__DATA EXTRACT__.
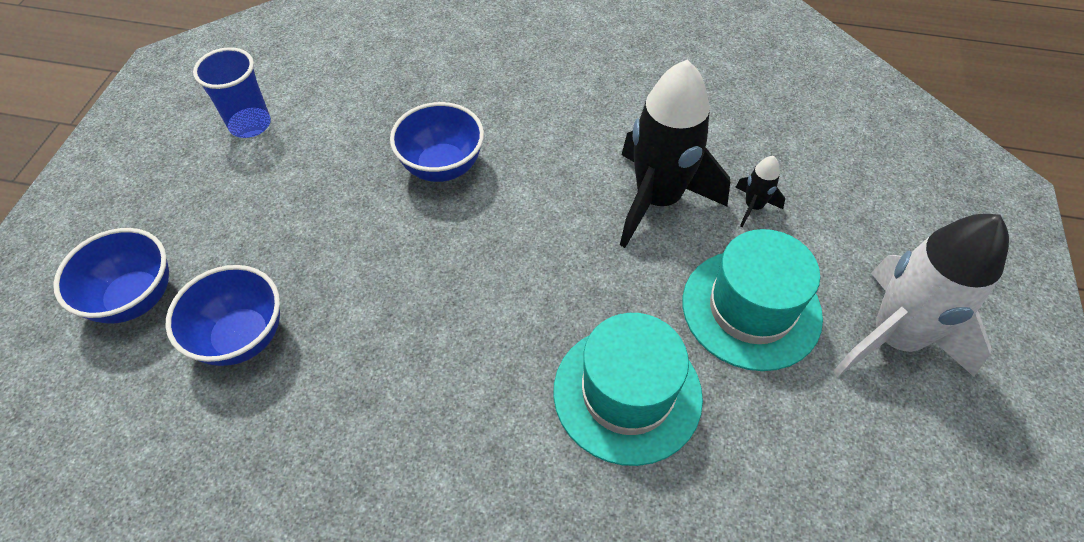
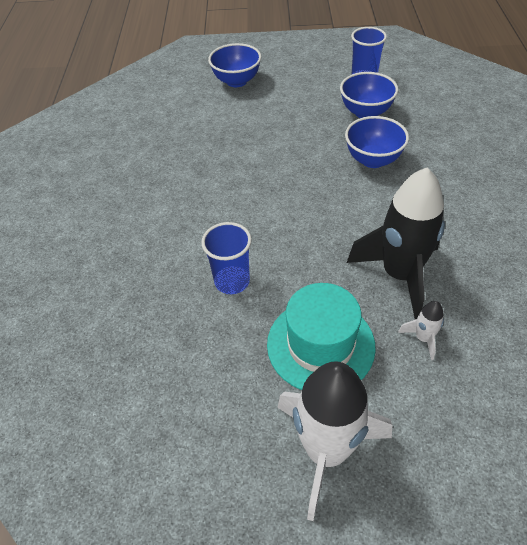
camera: 80 degrees right, 5 degrees down
(242, 337) = (225, 120): blue bowl -> blue bowl (365, 112)
(627, 393) = (232, 281): turquoise hat -> blue cup
(753, 207) = (423, 338): black rocket -> white rocket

__WORK ITEM__. The data needs to be reproduced exactly, please, apart from its pictures.

__EXERCISE ANSWER__.
camera: 80 degrees right, 5 degrees down
(242, 337) = (225, 120): blue bowl -> blue bowl (365, 112)
(627, 393) = (232, 281): turquoise hat -> blue cup
(753, 207) = (423, 338): black rocket -> white rocket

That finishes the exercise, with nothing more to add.